What needs to be done:
Find the lines of the records in which the word "purple" appears and report how many there are, as a number alone.
START Records for processing
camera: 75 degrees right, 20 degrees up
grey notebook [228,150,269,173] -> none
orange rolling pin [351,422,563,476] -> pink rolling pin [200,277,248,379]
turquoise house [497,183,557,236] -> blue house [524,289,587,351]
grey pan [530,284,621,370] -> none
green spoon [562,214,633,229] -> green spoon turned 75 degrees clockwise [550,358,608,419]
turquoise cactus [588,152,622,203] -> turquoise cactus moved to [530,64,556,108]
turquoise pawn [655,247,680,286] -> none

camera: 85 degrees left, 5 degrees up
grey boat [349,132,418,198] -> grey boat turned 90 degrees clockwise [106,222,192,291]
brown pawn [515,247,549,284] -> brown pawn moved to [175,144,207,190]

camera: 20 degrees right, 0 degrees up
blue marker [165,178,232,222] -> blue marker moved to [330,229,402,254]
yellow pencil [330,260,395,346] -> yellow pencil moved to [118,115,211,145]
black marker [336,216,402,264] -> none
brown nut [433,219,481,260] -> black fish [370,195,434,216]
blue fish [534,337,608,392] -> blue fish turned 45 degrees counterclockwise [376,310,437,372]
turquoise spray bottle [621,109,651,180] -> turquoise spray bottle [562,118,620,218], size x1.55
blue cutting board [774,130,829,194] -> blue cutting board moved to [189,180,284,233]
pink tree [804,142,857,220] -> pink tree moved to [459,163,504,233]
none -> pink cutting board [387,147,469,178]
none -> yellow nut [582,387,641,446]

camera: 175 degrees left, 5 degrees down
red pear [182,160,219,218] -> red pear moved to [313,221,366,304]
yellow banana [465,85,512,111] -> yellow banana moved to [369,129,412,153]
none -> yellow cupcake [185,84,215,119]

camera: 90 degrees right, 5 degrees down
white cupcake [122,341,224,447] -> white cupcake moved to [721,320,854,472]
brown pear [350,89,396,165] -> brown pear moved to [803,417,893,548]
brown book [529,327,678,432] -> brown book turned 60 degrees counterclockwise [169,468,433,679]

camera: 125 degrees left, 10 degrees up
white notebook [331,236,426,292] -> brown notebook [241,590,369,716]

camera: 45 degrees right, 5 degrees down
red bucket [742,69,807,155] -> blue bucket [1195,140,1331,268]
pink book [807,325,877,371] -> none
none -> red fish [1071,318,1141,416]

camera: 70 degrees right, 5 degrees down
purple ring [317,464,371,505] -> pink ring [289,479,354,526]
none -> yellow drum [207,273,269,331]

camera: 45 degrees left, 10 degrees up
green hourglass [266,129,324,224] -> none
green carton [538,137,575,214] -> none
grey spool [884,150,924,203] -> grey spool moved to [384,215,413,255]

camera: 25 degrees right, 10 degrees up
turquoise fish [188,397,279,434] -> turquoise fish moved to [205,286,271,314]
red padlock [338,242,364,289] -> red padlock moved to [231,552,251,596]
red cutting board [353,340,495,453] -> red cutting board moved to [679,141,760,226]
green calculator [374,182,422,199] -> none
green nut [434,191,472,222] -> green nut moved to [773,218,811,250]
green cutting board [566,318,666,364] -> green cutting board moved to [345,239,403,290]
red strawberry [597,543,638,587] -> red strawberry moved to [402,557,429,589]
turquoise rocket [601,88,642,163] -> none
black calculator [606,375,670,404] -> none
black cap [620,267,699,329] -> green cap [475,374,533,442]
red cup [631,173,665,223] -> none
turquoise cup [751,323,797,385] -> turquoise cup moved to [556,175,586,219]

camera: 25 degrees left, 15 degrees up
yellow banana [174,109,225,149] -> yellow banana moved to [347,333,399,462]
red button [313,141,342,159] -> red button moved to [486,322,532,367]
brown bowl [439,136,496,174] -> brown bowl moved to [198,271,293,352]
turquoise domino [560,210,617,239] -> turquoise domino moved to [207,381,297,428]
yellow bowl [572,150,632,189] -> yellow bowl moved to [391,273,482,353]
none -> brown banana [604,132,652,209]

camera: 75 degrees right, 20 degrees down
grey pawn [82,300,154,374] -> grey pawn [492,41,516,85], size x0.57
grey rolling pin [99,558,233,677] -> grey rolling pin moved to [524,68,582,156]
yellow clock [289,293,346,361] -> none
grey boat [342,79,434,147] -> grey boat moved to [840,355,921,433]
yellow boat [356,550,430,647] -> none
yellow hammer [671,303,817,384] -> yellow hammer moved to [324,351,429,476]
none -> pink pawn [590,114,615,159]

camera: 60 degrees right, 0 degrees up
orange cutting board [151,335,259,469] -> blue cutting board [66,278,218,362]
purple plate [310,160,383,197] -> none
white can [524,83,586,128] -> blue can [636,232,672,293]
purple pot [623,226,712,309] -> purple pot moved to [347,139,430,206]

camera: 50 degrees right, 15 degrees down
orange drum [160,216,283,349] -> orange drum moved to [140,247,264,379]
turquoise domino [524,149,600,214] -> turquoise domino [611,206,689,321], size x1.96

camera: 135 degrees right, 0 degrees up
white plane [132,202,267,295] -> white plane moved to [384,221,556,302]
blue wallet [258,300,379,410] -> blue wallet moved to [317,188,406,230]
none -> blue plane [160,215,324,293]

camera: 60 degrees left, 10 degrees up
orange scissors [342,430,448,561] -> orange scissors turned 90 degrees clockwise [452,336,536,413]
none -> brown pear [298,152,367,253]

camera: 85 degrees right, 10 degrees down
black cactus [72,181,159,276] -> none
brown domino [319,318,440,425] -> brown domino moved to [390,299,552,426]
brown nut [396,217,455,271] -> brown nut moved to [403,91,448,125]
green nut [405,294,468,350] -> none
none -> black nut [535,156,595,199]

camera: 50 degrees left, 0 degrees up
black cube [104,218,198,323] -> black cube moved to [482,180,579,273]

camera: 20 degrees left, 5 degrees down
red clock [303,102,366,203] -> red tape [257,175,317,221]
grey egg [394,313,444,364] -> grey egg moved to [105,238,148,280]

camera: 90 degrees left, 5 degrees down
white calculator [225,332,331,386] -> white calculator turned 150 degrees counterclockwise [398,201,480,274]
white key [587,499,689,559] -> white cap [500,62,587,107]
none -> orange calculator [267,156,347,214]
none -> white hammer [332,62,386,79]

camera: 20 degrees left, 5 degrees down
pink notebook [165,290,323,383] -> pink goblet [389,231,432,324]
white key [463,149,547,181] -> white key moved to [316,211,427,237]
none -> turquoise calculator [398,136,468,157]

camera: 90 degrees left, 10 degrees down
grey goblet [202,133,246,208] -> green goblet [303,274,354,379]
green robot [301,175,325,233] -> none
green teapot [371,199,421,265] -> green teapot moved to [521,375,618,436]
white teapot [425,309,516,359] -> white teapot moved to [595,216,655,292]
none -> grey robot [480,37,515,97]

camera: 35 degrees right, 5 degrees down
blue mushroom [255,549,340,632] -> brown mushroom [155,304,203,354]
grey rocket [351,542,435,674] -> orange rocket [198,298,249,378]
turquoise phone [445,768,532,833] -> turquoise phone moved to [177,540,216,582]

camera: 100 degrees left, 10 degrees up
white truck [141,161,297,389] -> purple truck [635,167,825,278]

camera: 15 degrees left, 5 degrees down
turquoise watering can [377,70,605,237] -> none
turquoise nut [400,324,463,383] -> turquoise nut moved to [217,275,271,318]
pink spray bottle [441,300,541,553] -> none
END Records for processing
Solution:
4